TASK:
Could you count the lines in the data that contain "ring"? Reply with the number only.

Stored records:
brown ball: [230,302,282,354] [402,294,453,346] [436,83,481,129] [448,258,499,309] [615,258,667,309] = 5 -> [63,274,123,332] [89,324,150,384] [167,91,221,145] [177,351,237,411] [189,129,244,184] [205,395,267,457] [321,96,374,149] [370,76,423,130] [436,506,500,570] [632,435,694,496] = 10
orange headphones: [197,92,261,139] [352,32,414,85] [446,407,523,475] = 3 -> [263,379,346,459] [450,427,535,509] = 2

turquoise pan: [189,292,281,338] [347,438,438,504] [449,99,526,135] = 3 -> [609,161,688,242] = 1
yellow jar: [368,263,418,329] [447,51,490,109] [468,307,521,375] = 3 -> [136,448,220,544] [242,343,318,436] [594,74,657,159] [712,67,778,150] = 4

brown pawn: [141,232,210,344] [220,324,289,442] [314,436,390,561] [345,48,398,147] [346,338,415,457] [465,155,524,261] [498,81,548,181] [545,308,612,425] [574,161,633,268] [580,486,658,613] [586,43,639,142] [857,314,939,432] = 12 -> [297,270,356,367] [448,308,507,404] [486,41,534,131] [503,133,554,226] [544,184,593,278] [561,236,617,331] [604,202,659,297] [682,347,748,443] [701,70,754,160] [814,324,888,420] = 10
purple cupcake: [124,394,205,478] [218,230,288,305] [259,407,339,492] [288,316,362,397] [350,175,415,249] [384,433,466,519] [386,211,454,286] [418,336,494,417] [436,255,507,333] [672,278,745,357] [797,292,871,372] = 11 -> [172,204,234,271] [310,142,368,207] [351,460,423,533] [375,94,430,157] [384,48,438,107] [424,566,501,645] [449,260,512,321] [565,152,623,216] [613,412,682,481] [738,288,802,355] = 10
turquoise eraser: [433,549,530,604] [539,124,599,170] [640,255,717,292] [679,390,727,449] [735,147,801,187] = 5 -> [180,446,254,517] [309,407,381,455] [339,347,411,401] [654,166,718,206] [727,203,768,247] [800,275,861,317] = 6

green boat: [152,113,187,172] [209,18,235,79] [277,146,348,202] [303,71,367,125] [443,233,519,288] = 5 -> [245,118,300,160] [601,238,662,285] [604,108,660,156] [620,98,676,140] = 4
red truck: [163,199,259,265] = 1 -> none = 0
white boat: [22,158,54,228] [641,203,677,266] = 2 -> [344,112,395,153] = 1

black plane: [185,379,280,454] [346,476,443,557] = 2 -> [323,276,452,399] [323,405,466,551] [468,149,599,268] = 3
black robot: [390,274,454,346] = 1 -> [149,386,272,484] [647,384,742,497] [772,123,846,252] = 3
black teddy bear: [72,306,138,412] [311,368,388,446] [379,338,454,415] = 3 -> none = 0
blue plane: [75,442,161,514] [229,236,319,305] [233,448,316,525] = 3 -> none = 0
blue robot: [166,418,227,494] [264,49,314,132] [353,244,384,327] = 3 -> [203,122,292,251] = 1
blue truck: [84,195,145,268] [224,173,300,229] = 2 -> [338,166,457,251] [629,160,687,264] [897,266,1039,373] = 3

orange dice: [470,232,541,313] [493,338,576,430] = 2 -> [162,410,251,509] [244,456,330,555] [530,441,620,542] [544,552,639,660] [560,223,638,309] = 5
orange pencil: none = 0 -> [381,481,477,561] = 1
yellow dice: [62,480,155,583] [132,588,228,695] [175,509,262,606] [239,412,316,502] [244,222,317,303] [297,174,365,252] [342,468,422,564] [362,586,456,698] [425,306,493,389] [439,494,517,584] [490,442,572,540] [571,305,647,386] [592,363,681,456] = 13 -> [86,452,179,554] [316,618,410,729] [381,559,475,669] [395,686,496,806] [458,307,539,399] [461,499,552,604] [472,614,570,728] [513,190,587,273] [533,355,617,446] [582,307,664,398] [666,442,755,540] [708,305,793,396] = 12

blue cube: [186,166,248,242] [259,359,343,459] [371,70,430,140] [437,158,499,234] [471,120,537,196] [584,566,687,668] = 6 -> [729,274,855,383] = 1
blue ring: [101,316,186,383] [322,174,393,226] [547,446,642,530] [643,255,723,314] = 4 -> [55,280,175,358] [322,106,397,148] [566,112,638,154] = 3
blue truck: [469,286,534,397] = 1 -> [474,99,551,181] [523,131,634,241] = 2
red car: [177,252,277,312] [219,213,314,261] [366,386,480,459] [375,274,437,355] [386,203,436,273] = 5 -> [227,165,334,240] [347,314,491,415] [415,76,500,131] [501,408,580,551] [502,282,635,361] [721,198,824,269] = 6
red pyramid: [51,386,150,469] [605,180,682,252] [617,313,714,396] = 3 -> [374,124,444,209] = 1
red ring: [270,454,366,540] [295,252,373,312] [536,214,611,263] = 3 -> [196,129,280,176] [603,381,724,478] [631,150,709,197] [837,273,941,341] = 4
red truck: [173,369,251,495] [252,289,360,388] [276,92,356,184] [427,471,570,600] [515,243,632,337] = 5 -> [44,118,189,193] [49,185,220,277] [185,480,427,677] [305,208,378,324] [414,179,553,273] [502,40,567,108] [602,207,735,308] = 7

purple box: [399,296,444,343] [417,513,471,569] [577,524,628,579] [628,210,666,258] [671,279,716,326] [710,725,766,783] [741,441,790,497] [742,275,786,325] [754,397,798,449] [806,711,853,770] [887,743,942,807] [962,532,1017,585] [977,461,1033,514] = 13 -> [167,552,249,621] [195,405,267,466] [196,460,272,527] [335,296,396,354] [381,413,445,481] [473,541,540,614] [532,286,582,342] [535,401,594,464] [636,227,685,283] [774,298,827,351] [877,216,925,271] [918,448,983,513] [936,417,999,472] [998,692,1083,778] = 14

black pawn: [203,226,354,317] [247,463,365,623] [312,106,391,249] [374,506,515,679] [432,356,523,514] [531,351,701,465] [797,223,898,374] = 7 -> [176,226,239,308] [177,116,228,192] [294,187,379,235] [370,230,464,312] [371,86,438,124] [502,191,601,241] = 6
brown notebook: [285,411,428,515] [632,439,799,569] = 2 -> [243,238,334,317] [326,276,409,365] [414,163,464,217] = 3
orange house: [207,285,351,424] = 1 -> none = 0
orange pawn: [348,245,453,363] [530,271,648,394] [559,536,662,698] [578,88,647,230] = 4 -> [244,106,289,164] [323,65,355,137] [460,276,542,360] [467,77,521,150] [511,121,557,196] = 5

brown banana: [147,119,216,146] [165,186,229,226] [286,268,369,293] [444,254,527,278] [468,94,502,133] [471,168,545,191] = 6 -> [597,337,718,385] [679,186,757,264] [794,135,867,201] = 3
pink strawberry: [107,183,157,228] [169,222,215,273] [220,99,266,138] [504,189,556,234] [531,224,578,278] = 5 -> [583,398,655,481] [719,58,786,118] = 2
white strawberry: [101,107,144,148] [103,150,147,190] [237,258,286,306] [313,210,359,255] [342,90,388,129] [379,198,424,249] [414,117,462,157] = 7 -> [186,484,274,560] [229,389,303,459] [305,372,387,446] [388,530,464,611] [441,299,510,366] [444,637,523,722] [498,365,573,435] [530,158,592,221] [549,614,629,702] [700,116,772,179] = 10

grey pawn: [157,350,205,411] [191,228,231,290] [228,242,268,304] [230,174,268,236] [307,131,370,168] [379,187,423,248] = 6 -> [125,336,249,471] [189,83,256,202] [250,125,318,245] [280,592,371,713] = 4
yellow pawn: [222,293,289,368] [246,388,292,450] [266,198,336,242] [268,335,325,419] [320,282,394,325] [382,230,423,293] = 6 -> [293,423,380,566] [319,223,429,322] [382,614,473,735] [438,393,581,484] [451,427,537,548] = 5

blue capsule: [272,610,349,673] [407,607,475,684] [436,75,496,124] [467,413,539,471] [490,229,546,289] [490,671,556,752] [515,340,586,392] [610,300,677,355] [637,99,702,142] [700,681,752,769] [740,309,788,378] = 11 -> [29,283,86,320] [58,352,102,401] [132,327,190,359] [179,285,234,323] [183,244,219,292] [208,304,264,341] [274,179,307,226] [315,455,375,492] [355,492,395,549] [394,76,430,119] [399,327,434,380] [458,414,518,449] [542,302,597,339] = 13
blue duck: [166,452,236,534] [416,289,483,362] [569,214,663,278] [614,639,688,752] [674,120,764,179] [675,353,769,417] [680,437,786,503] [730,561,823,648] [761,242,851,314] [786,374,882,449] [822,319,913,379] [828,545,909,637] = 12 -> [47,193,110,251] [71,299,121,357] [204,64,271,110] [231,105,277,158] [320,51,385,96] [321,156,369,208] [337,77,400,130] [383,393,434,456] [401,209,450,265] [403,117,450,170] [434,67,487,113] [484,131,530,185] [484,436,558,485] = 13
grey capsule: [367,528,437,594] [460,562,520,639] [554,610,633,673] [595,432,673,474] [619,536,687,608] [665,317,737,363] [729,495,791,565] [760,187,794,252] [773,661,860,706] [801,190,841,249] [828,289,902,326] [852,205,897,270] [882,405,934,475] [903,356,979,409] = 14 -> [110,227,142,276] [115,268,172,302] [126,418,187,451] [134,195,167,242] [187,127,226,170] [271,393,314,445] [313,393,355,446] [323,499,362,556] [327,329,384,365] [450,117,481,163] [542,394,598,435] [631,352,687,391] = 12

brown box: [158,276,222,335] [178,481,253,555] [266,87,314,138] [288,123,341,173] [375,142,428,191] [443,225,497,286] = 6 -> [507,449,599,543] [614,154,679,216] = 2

ANSWER TO THE PROBLEM:
2